_Task_:
Please extract the notation from every row below, copying it character for character and leaving the pictures out of your answer.

──────────────────────────────

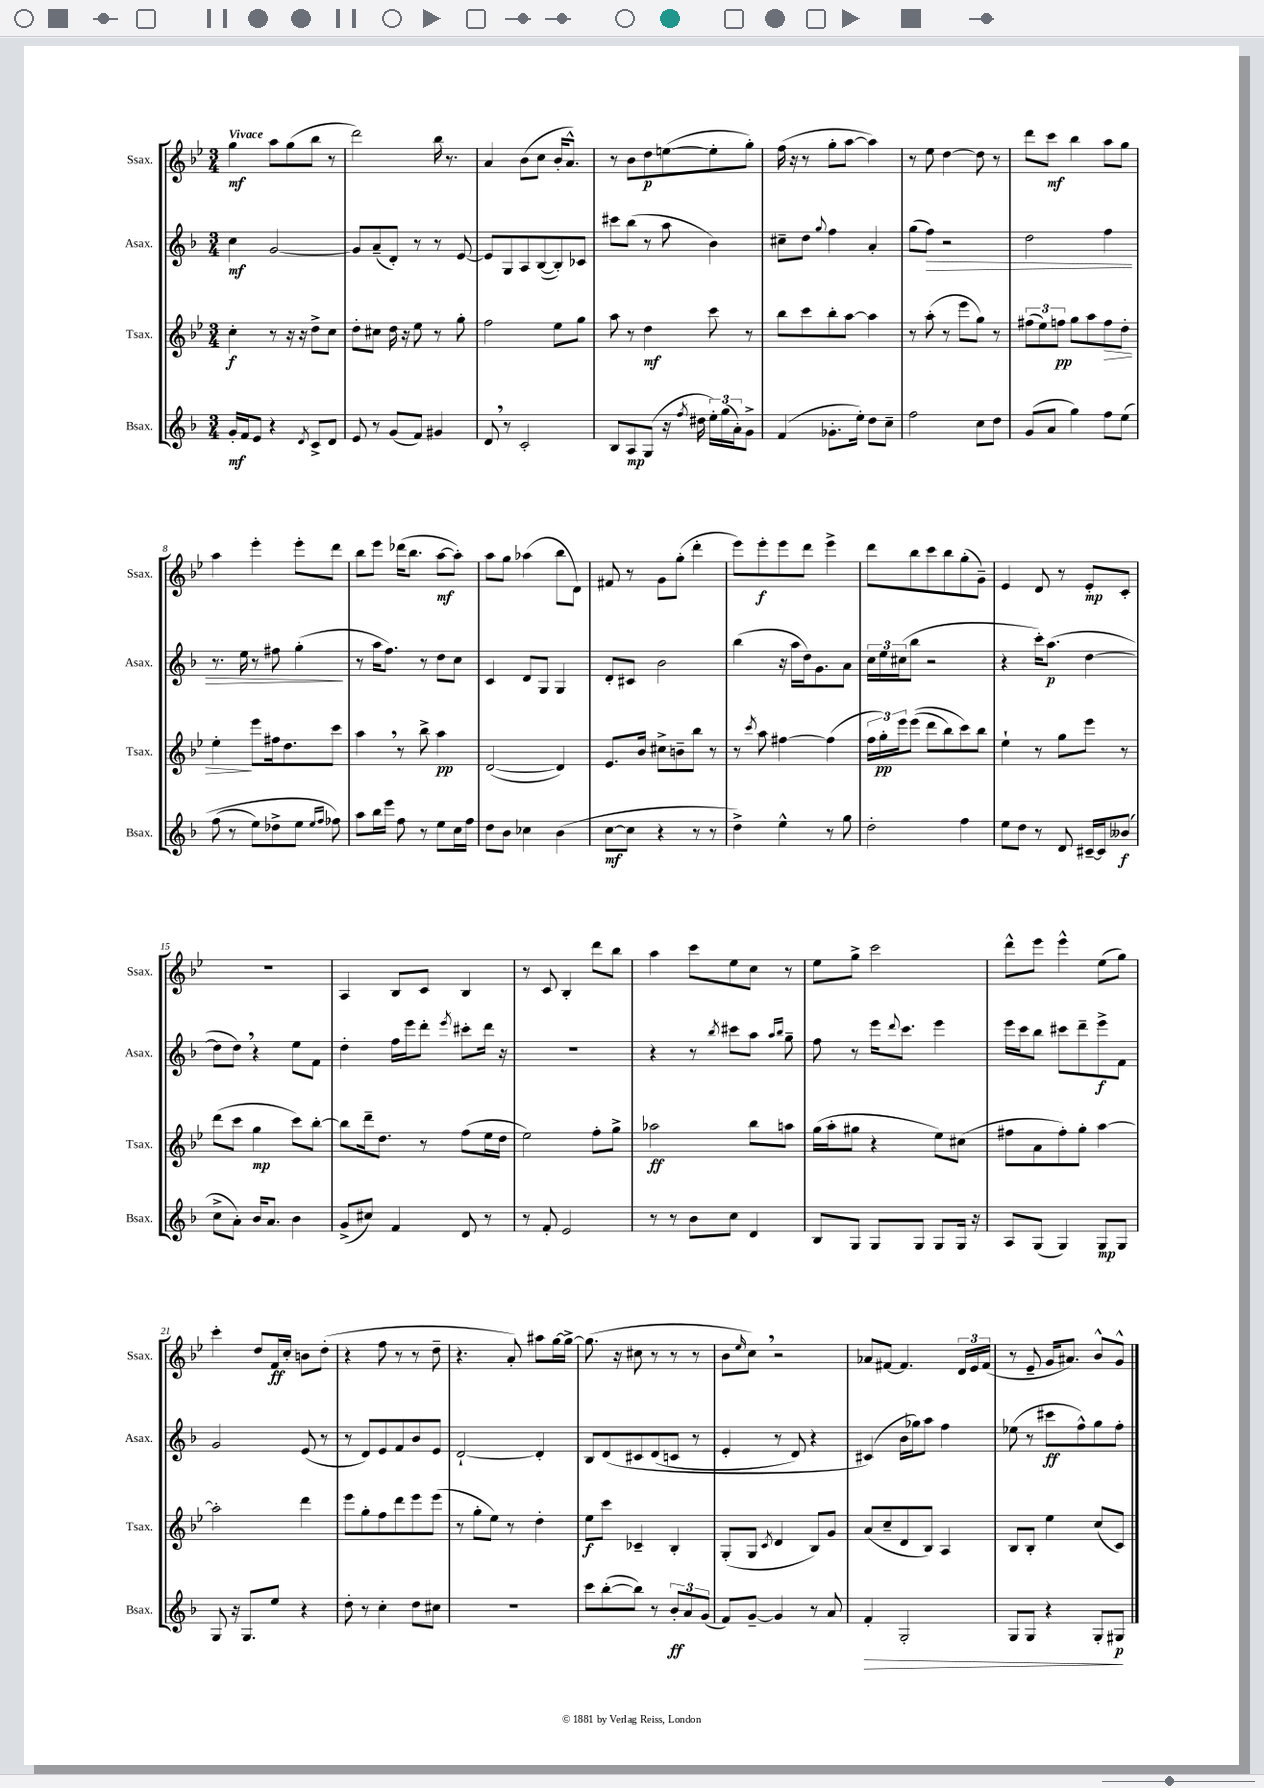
<<
\new StaffGroup <<
\new Staff = "s0" \with { instrumentName = "Ssax." shortInstrumentName = "Ssax." } {
    \clef treble \key bes \major \numericTimeSignature \time 3/4 \tempo "Vivace"
    g''4\mf a''8 g''8( bes''8 r8 |
    d'''2) bes''16 r8. |
    a'4 bes'8( c''8 bes'16-. a'8.-^) |
    r8 bes'8 d''8\p e''8~( e''8-. g''8-.) |
    f''16( r16 r8 g''8-. a''8~ a''4) |
    r8 ees''8 d''4~ d''8 r8 |
    d'''8 c'''8\mf bes''4 a''8 g''8 |
    a''4 ees'''4-. ees'''8-. d'''8 |
    bes''8 ees'''8 des'''16( bes''8. a''8~\mf a''8-.) |
    a''8 g''8 aes''4( bes''8 d'8) |
    fis'8 r8 g'8 g''8-.( d'''4-. |
    ees'''8) ees'''8-.\f ees'''8 d'''8 ees'''4-> |
    d'''8 bes''8 c'''8 bes''8 g''8-.( g'8--) |
    ees'4 d'8 r8 ees'8-.\mp c'8-. |
    R2. |
    a4 bes8 c'8 bes4 |
    r8 c'8 bes4-. d'''8 bes''8 |
    a''4 c'''8 ees''8 c''8 r8 |
    ees''8 g''8-> c'''2 |
    d'''8-^ ees'''8 ees'''4-^ ees''8( g''8) |
    c'''4-. d''8 f'16\ff c''16-. b'8 d''8-.( |
    r4 f''8 r8 r8 d''8-- |
    r4. a'8-.) ais''8 g''16~ g''16~-> |
    g''8.( r16 cis''8 r8 r8 r8 |
    bes'8 \grace { ees''16 } c''8) \breathe r2 |
    aes'8 fis'8~ fis'4. \tuplet 3/2 { d'16 ees'16 fis'16( } |
    r8 ees'8-- g'16 ais'8.) bes'8-^ g'8-^ \bar "|." |
}
\new Staff = "s1" \with { instrumentName = "Asax." shortInstrumentName = "Asax." } {
    \clef treble \key f \major \numericTimeSignature \time 3/4
    c''4\mf g'2~ |
    g'8 a'8--( d'8-.) r8 r8 e'8~ |
    e'8 g8 a8 bes8~( bes8-.) ces'8 |
    cis'''8 bes''8( r8 a''8 bes'4) |
    cis''8-- d''8 \appoggiatura { g''8 } f''4 a'4-. |
    g''8( f''8\>) r2 |
    d''2 f''4 |
    r8. e''16 r8 fis''8 g''4-.\!( |
    r8 a''16 f''8.) r8 d''8 c''8 |
    c'4 d'8 g8 g4 |
    d'8-. cis'8 bes'2 |
    bes''4( r16 a''16 d''16) g'8. a'8 |
    \tuplet 3/2 { c''16 e''16 cis''16( } bes''8 r2 |
    r4 c'''16-.) a''8.\p( d''4~ |
    d''8 d''8) \breathe r4 e''8 f'8 |
    d''4-. f''16 e'''16 d'''8-. \acciaccatura { e'''8 } cis'''8-. d'''16 r16 |
    R2. |
    r4 r8 \acciaccatura { bes''8 } cis'''8 a''8 \grace { a''16 bes''16 } g''8-- |
    f''8 r8 e'''16 \appoggiatura { d'''8 } c'''8. e'''4 |
    e'''16 c'''16 bes''8 cis'''8 d'''8-- e'''8->\f f'8 |
    g'2 e'8( r8 |
    r8 d'8) e'8 f'8 bes'8 e'8 |
    d'2~-! d'4-. |
    bes8 d'8\( cis'8 d'8( c'8 r8 |
    e'4-. r8 d'8) r4 |
    cis'4(\) bes'16 ges''16) a''8 f''4 |
    ees''8( r8 cis'''8\ff f''8-^) g''8 f''8-. \bar "|." |
}
\new Staff = "s2" \with { instrumentName = "Tsax." shortInstrumentName = "Tsax." } {
    \clef treble \key bes \major \numericTimeSignature \time 3/4
    c''4-.\f r8 r16 r16 d''8-> c''8 |
    d''8-. cis''8 d''16 r16 ees''8 r8 g''8-. |
    f''2 ees''8 g''8 |
    a''8 r8 d''4\mf c'''8 r8 |
    bes''8 c'''8 bes''8-. a''8~ a''4 |
    r8 a''8-.( r8 ees'''8 g''8) r8 |
    \tuplet 3/2 { fis''8( ees''8) f''8\pp } g''8 a''8 f''8\> d''8-. |
    ees''4-.\! ees'''8 fis''16 d''8. c'''8 |
    a''4 \breathe r8 bes''8-> a''4\pp |
    d'2~( d'4) |
    ees'8. bes'16 cis''8-> b'8-- bes''8 r8 |
    r8 \acciaccatura { c'''8 } a''8 fis''4~ fis''4( |
    \tuplet 3/2 { f''16 g''16-.\pp) ees'''16 } ees'''8(\( d'''8 bes''8) c'''8\) bes''8 |
    ees''4-! r8 g''8 ees'''8 r8 |
    d'''8( c'''8 g''4\mp c'''8) bes''8~-. |
    bes''8 d'''16-- d''8. r8 f''8( ees''16 d''16 |
    ees''2) f''8-. g''8-> |
    aes''2\ff bes''8 a''8 |
    g''16( a''16-. gis''8 r4 ees''8) cis''8( |
    fis''8 a'8 fis''8-.) g''8-. a''4~ |
    a''2-. d'''4 |
    ees'''8 g''8-. f''8 d'''8 ees'''8 ees'''8( |
    r8 g''8-. ees''8) r8 d''4-. |
    ees''8\f c'''8 ces'4-- bes4-. |
    g8-.( g8 \acciaccatura { c'8 } d'4 bes8) g'8 |
    a'8( c''8-- d'8 bes8) a4 |
    bes8 bes8-. ees''4 c''8( c'8) \bar "|." |
}
\new Staff = "s3" \with { instrumentName = "Bsax." shortInstrumentName = "Bsax." } {
    \clef treble \key f \major \numericTimeSignature \time 3/4
    g'16-.\mf f'16 e'8 r4 \acciaccatura { d'8 } c'8-> d'8 |
    e'8 r8 g'8( f'8) gis'4 |
    d'8 \breathe r8 c'2-. |
    bes8 a8\mp g8( r16 \acciaccatura { f''8 } dis''16 \tuplet 3/2 { e''16-.) g''16( a'16-.) } g'8-> |
    f'4( ges'8.-. e''16-.) d''8 c''8-- |
    f''2 c''8 d''8 |
    g'8( a'8 g''4) f''8 e''8\( |
    f''8( r8 e''8) des''8-> e''8 \grace { e''16 f''16 } fes''8\) |
    a''8 bes''16 e'''16 f''8 r8 e''8 c''16 f''16 |
    d''8 bes'8 ces''4 bes'4( |
    c''8~\mf c''8 r4 r8 r8 |
    d''4->) e''4-^ r8 g''8 |
    d''2-. f''4 |
    e''8 d''8 r8 d'8 cis'16~-- cis'16 beses'8\f( |
    c''8-> a'8-.) bes'16 a'8. bes'4 |
    g'8->( cis''8) f'4 d'8 r8 |
    r8 f'8-. e'2 |
    r8 r8 bes'8 c''8 d'4 |
    bes8 g8 g8 g8 g8 g16 r16 |
    a8 g8( g4) g8\mp g8 |
    g8 r16 g8. e''8 r4 |
    d''8-. r8 c''4-. d''8 cis''8 |
    R2. |
    c'''8 bes''8~-.( bes''8) r8 \tuplet 3/2 { bes'8-.\ff a'8 g'8( } |
    f'8) g'8~-- g'4 r8 a'8 |
    f'4-.\> g2-. |
    g8 g8 r4 g8-. gis8\p\! \bar "|." |
}
>>
>>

──────────────────────────────

_Result_:
<<
\new StaffGroup <<
\new Staff = "s0" \with { instrumentName = "Ssax." shortInstrumentName = "Ssax." } {
    \clef treble \key bes \major \numericTimeSignature \time 3/4 \tempo "Vivace"
    g''4\mf a''8 g''8( bes''8 r8 |
    d'''2) bes''16 r8. |
    a'4 bes'8( c''8 bes'16-. a'8.-^) |
    r8 bes'8 d''8\p e''8~( e''8-. g''8-.) |
    f''16( r16 r8 g''8-. a''8~ a''4) |
    r8 ees''8 d''4~ d''8 r8 |
    d'''8 c'''8\mf bes''4 a''8 g''8 |
    a''4 ees'''4-. ees'''8-. d'''8 |
    bes''8 ees'''8 des'''16( bes''8. a''8~\mf a''8-.) |
    a''8 g''8 aes''4( bes''8 d'8) |
    fis'8 r8 g'8 g''8-.( d'''4-. |
    ees'''8) ees'''8-.\f ees'''8 d'''8 ees'''4-> |
    d'''8 bes''8 c'''8 bes''8 g''8-.( g'8--) |
    ees'4 d'8 r8 ees'8-.\mp c'8-. |
    R2. |
    a4 bes8 c'8 bes4 |
    r8 c'8 bes4-. d'''8 bes''8 |
    a''4 c'''8 ees''8 c''8 r8 |
    ees''8 g''8-> c'''2 |
    d'''8-^ ees'''8 ees'''4-^ ees''8( g''8) |
    c'''4-. d''8 f'16\ff c''16-. b'8 d''8-.( |
    r4 f''8 r8 r8 d''8-- |
    r4. a'8-.) ais''8 g''16~ g''16~-> |
    g''8.( r16 cis''8 r8 r8 r8 |
    bes'8 \grace { ees''16 } c''8) \breathe r2 |
    aes'8 fis'8~ fis'4. \tuplet 3/2 { d'16 ees'16 fis'16( } |
    r8 ees'8-- g'16 ais'8.) bes'8-^ g'8-^ \bar "|." |
}
\new Staff = "s1" \with { instrumentName = "Asax." shortInstrumentName = "Asax." } {
    \clef treble \key f \major \numericTimeSignature \time 3/4
    c''4\mf g'2~ |
    g'8 a'8--( d'8-.) r8 r8 e'8~ |
    e'8 g8 a8 bes8~( bes8-.) ces'8 |
    cis'''8 bes''8( r8 a''8 bes'4) |
    cis''8-- d''8 \appoggiatura { g''8 } f''4 a'4-. |
    g''8( f''8\>) r2 |
    d''2 f''4 |
    r8. e''16 r8 fis''8 g''4-.\!( |
    r8 a''16 f''8.) r8 d''8 c''8 |
    c'4 d'8 g8 g4 |
    d'8-. cis'8 bes'2 |
    bes''4( r16 a''16 d''16) g'8. a'8 |
    \tuplet 3/2 { c''16 e''16 cis''16( } bes''8 r2 |
    r4 c'''16-.) a''8.\p( d''4~ |
    d''8 d''8) \breathe r4 e''8 f'8 |
    d''4-. f''16 e'''16 d'''8-. \acciaccatura { e'''8 } cis'''8-. d'''16 r16 |
    R2. |
    r4 r8 \acciaccatura { bes''8 } cis'''8 a''8 \grace { a''16 bes''16 } g''8-- |
    f''8 r8 e'''16 \appoggiatura { d'''8 } c'''8. e'''4 |
    e'''16 c'''16 bes''8 cis'''8 d'''8-- e'''8->\f f'8 |
    g'2 e'8( r8 |
    r8 d'8) e'8 f'8 bes'8 e'8 |
    d'2~-! d'4-. |
    bes8 d'8\( cis'8 d'8( c'8 r8 |
    e'4-. r8 d'8) r4 |
    cis'4(\) bes'16 ges''16) a''8 f''4 |
    ees''8( r8 cis'''8\ff f''8-^) g''8 f''8-. \bar "|." |
}
\new Staff = "s2" \with { instrumentName = "Tsax." shortInstrumentName = "Tsax." } {
    \clef treble \key bes \major \numericTimeSignature \time 3/4
    c''4-.\f r8 r16 r16 d''8-> c''8 |
    d''8-. cis''8 d''16 r16 ees''8 r8 g''8-. |
    f''2 ees''8 g''8 |
    a''8 r8 d''4\mf c'''8 r8 |
    bes''8 c'''8 bes''8-. a''8~ a''4 |
    r8 a''8-.( r8 ees'''8 g''8) r8 |
    \tuplet 3/2 { fis''8( ees''8) f''8\pp } g''8 a''8 f''8\> d''8-. |
    ees''4-.\! ees'''8 fis''16 d''8. c'''8 |
    a''4 \breathe r8 bes''8-> a''4\pp |
    d'2~( d'4) |
    ees'8. bes'16 cis''8-> b'8-- bes''8 r8 |
    r8 \acciaccatura { c'''8 } a''8 fis''4~ fis''4( |
    \tuplet 3/2 { f''16 g''16-.\pp) ees'''16 } ees'''8(\( d'''8 bes''8) c'''8\) bes''8 |
    ees''4-! r8 g''8 ees'''8 r8 |
    d'''8( c'''8 g''4\mp c'''8) bes''8~-. |
    bes''8 d'''16-- d''8. r8 f''8( ees''16 d''16 |
    ees''2) f''8-. g''8-> |
    aes''2\ff bes''8 a''8 |
    g''16( a''16-. gis''8 r4 ees''8) cis''8( |
    fis''8 a'8 fis''8-.) g''8-. a''4~ |
    a''2-. d'''4 |
    ees'''8 g''8-. f''8 d'''8 ees'''8 ees'''8( |
    r8 g''8-. ees''8) r8 d''4-. |
    ees''8\f c'''8 ces'4-- bes4-. |
    g8-.( g8 \acciaccatura { c'8 } d'4 bes8) g'8 |
    a'8( c''8-- d'8 bes8) a4 |
    bes8 bes8-. ees''4 c''8( c'8) \bar "|." |
}
\new Staff = "s3" \with { instrumentName = "Bsax." shortInstrumentName = "Bsax." } {
    \clef treble \key f \major \numericTimeSignature \time 3/4
    g'16-.\mf f'16 e'8 r4 \acciaccatura { d'8 } c'8-> d'8 |
    e'8 r8 g'8( f'8) gis'4 |
    d'8 \breathe r8 c'2-. |
    bes8 a8\mp g8( r16 \acciaccatura { f''8 } dis''16 \tuplet 3/2 { e''16-.) g''16( a'16-.) } g'8-> |
    f'4( ges'8.-. e''16-.) d''8 c''8-- |
    f''2 c''8 d''8 |
    g'8( a'8 g''4) f''8 e''8\( |
    f''8( r8 e''8) des''8-> e''8 \grace { e''16 f''16 } fes''8\) |
    a''8 bes''16 e'''16 f''8 r8 e''8 c''16 f''16 |
    d''8 bes'8 ces''4 bes'4( |
    c''8~\mf c''8 r4 r8 r8 |
    d''4->) e''4-^ r8 g''8 |
    d''2-. f''4 |
    e''8 d''8 r8 d'8 cis'16~-- cis'16 beses'8\f( |
    c''8-> a'8-.) bes'16 a'8. bes'4 |
    g'8->( cis''8) f'4 d'8 r8 |
    r8 f'8-. e'2 |
    r8 r8 bes'8 c''8 d'4 |
    bes8 g8 g8 g8 g8 g16 r16 |
    a8 g8( g4) g8\mp g8 |
    g8 r16 g8. e''8 r4 |
    d''8-. r8 c''4-. d''8 cis''8 |
    R2. |
    c'''8 bes''8~-.( bes''8) r8 \tuplet 3/2 { bes'8-.\ff a'8 g'8( } |
    f'8) g'8~-- g'4 r8 a'8 |
    f'4-.\> g2-. |
    g8 g8 r4 g8-. gis8\p\! \bar "|." |
}
>>
>>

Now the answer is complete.